Below are records; the lines starting at the one with "(689, 508) = (153, 295): green rocket -> none" and ending at the one with "(566, 183) = (550, 615): yellow" must be reproduced exactly, both included. Pictures must not appear.

** SOURCE INFORMATION follows **

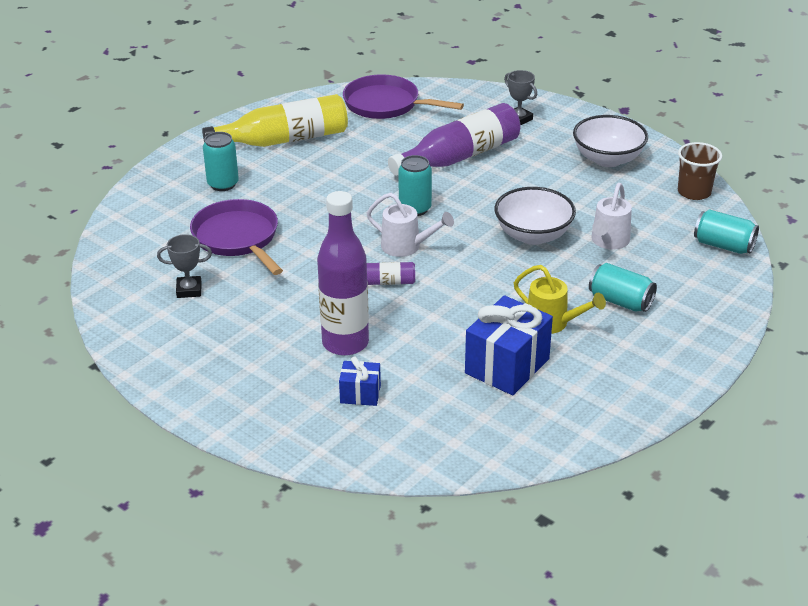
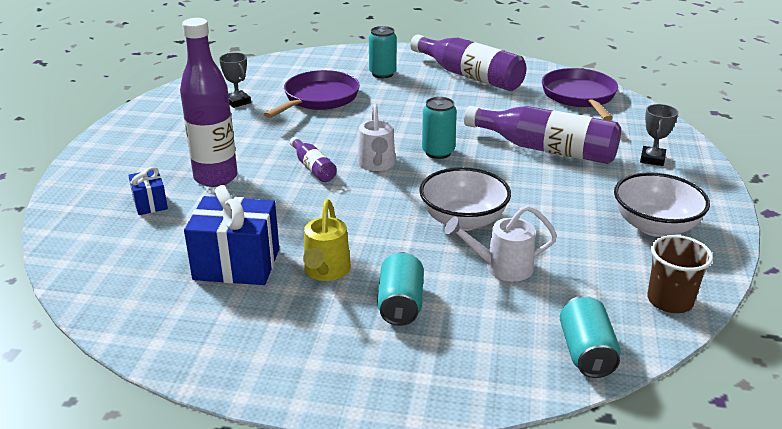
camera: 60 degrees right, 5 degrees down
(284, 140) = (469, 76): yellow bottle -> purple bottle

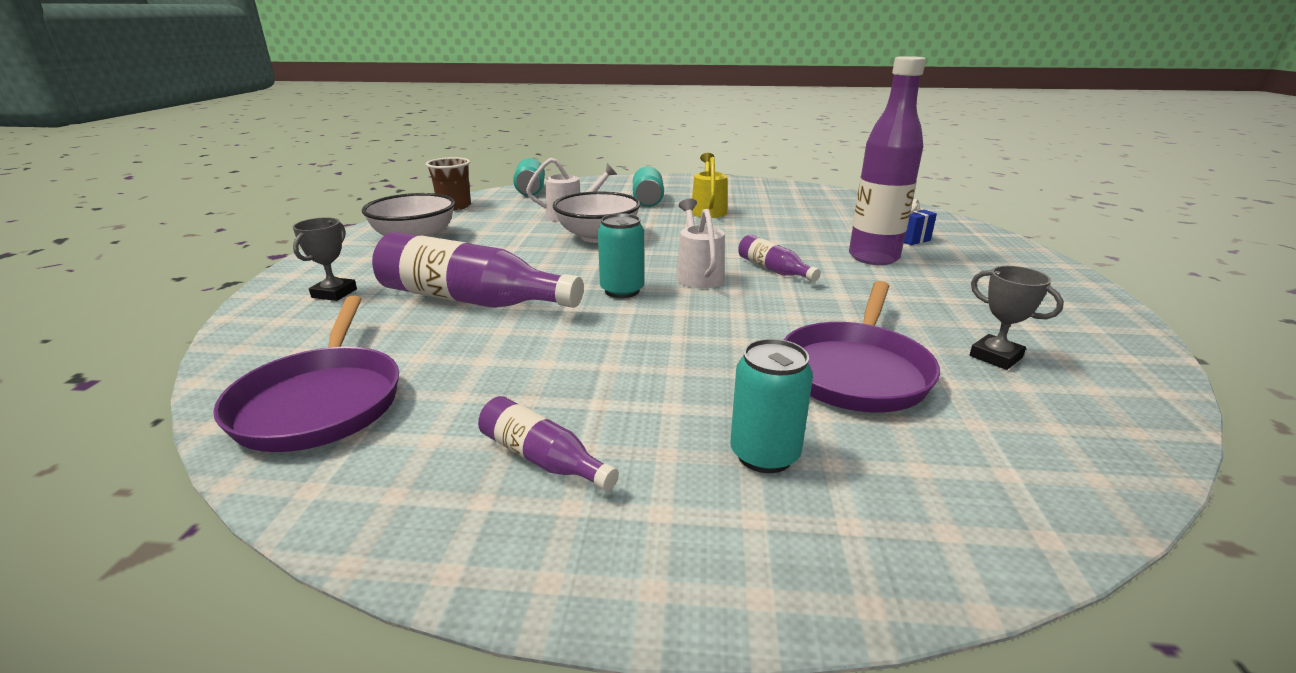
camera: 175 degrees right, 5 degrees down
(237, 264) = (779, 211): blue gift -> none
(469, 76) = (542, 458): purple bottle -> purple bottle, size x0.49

** End of SOURCE INFORMATION **
** SOURCE INFORMATION follows **

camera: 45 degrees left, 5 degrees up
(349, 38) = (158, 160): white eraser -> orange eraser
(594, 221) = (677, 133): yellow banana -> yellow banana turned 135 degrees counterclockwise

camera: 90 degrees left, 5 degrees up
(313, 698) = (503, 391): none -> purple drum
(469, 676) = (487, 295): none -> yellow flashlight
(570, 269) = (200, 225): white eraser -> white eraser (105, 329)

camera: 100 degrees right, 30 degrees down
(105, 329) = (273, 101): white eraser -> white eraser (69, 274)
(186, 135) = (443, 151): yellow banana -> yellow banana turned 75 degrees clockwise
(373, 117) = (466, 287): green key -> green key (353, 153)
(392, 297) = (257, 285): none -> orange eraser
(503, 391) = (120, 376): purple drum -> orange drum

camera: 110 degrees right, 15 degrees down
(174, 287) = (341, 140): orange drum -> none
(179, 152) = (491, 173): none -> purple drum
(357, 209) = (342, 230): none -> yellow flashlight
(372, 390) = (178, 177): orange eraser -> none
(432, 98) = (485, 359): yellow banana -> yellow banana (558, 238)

** End of SOURCE INFORMATION **
** SOURCE INFORMATION follows **

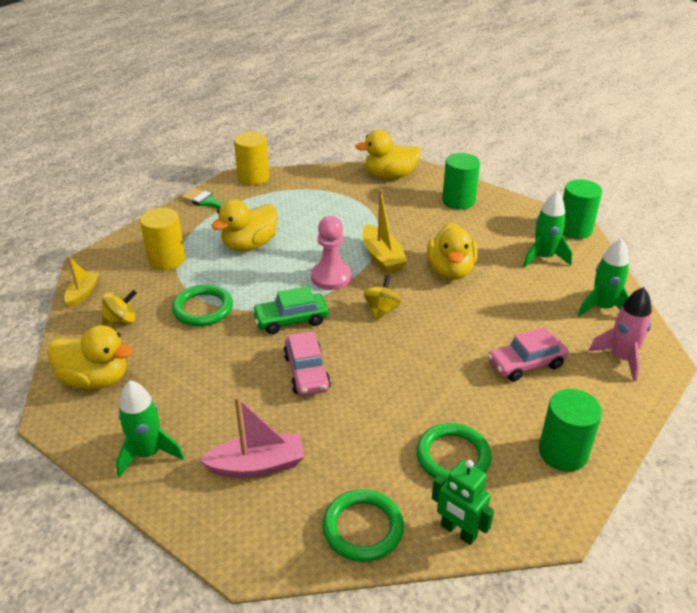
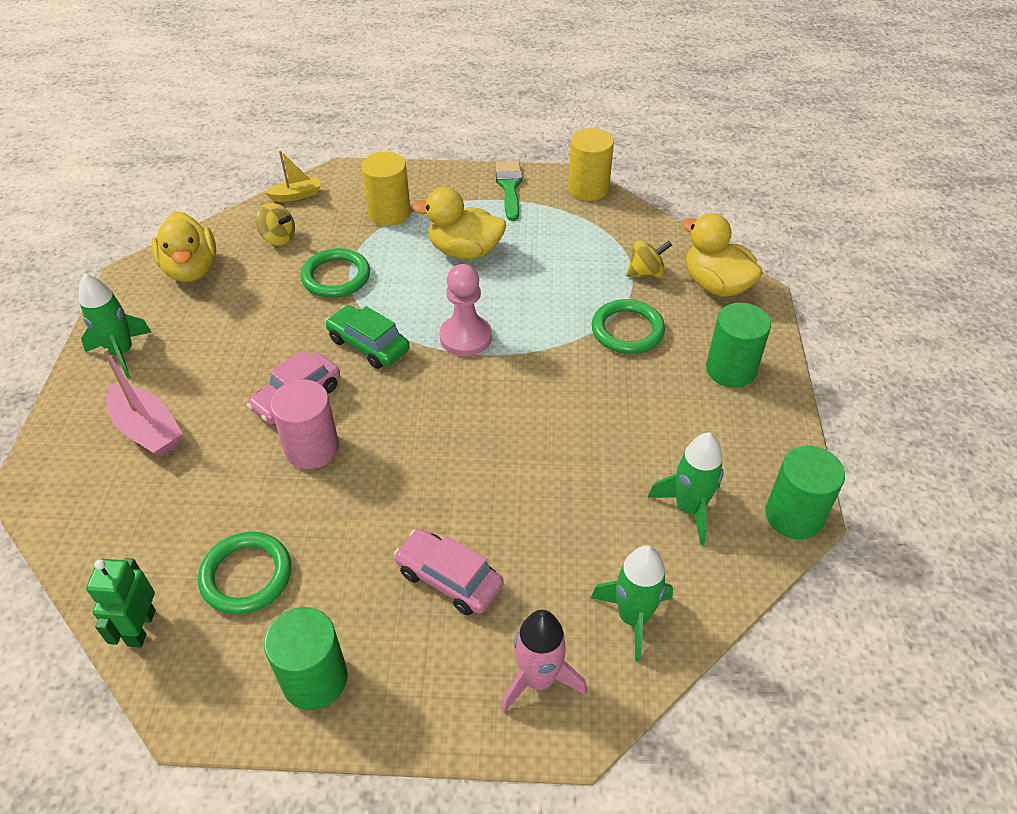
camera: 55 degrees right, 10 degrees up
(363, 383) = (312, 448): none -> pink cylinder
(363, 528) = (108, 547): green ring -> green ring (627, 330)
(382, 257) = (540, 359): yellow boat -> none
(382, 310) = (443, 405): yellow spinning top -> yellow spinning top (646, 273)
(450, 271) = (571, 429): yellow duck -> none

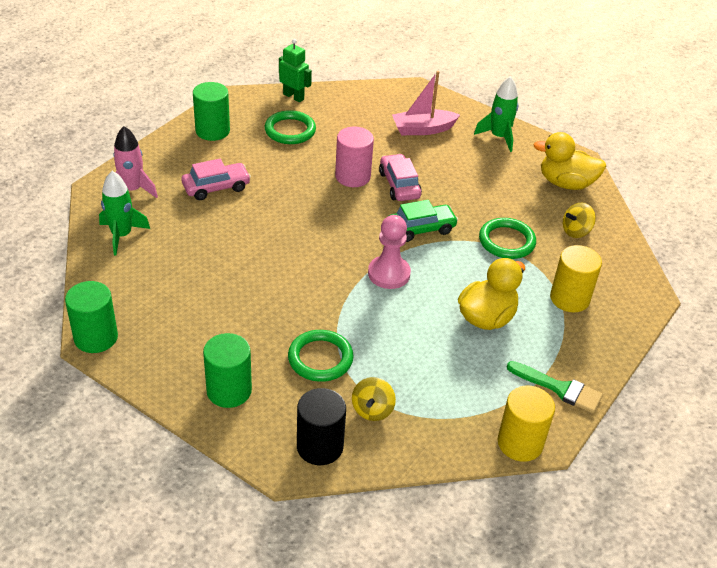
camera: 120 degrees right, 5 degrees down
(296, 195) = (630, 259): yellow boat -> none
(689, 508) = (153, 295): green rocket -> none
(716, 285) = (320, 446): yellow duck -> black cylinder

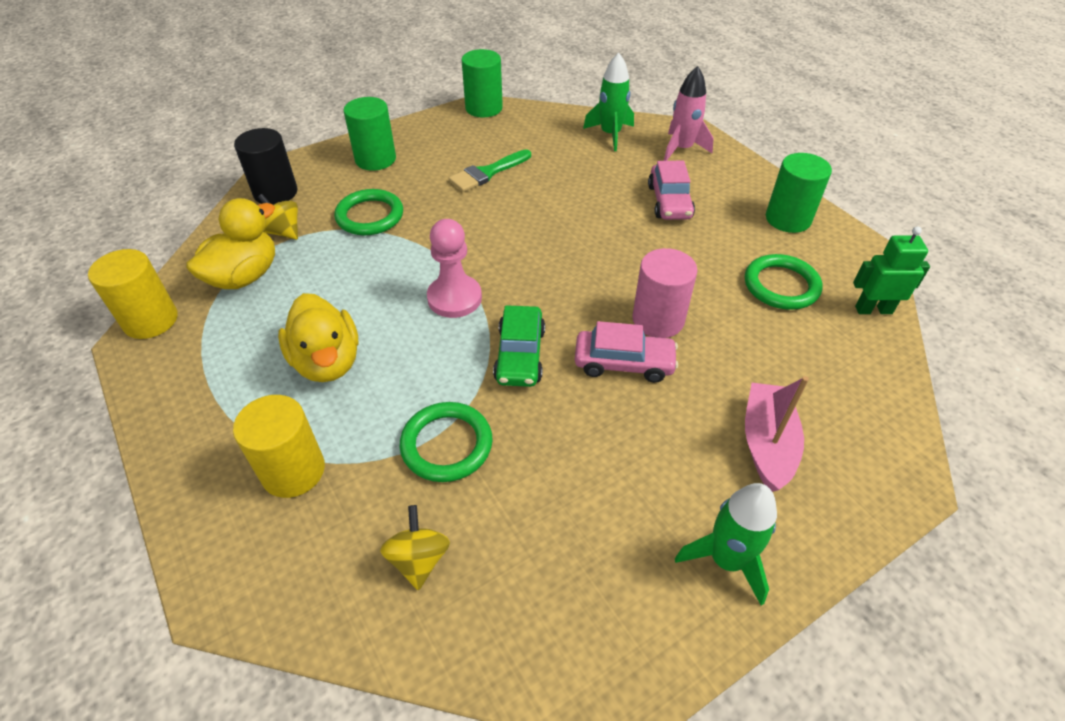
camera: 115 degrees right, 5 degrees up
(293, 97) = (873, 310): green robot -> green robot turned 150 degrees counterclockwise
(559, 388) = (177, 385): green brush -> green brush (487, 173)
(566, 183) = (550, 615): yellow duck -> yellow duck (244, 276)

** End of SOURCE INFORMATION **

*ANSWER SPACE:*
(689, 508) = (153, 295): green rocket -> none
(716, 285) = (320, 446): yellow duck -> black cylinder

camera: 115 degrees right, 5 degrees up
(293, 97) = (873, 310): green robot -> green robot turned 150 degrees counterclockwise
(559, 388) = (177, 385): green brush -> green brush (487, 173)
(566, 183) = (550, 615): yellow duck -> yellow duck (244, 276)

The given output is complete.